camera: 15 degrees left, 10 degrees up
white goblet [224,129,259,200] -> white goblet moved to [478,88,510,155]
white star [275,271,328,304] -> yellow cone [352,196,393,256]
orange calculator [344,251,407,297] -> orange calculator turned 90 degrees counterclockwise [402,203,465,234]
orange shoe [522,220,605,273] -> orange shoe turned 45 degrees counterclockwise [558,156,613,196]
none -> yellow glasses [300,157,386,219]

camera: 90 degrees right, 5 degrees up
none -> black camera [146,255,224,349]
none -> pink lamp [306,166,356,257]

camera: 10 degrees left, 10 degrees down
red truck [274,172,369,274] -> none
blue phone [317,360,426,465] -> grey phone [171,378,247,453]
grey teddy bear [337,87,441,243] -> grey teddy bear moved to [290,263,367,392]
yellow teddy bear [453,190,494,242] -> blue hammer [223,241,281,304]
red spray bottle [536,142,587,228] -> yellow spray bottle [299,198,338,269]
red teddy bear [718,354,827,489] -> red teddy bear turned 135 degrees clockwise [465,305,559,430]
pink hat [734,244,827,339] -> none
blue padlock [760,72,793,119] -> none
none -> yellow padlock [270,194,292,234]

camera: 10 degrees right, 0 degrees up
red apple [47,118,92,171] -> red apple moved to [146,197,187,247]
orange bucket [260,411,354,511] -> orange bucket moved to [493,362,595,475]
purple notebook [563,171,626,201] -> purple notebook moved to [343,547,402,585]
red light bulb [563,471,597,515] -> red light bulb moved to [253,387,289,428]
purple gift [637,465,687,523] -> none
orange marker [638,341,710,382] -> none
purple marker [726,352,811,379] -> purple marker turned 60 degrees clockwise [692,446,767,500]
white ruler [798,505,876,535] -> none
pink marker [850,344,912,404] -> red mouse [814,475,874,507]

========

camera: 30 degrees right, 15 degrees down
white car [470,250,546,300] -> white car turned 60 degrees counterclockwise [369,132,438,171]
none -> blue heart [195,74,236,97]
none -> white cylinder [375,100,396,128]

========

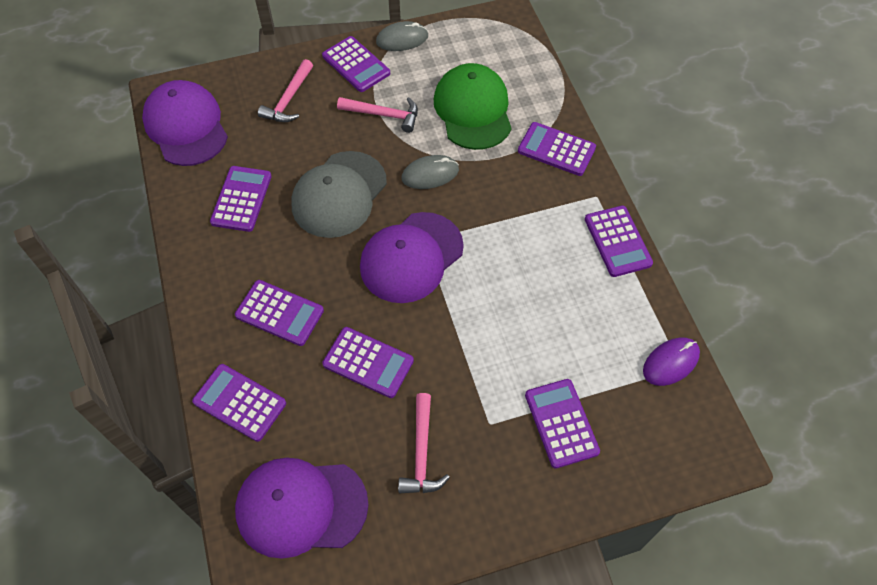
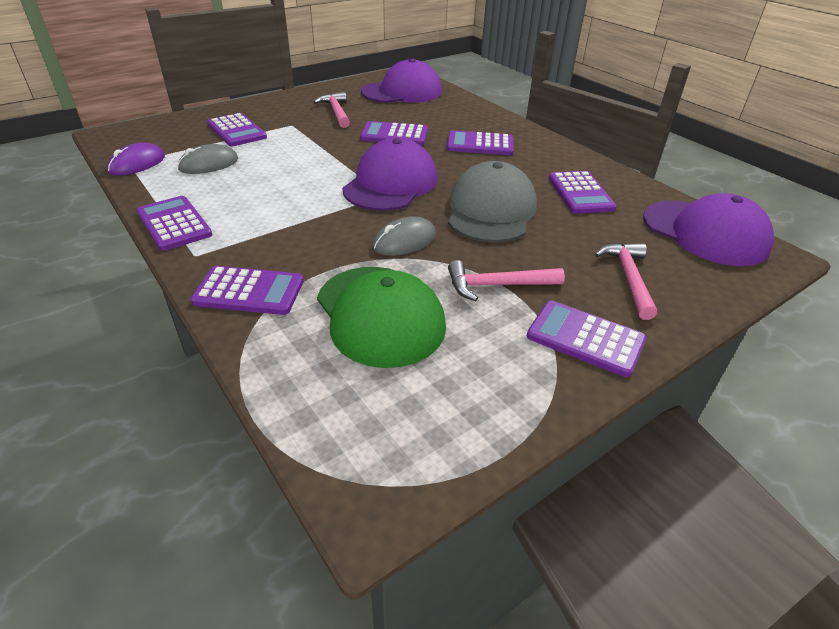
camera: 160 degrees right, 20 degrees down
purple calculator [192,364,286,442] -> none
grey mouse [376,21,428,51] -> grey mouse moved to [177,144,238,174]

========

### EXERCISE DESCRIPTION
Every line with the word "blue" in it should be copied from the listing above.

### YOUR RESPONSE
blue phone [317,360,426,465] -> grey phone [171,378,247,453]
yellow teddy bear [453,190,494,242] -> blue hammer [223,241,281,304]
blue padlock [760,72,793,119] -> none
none -> blue heart [195,74,236,97]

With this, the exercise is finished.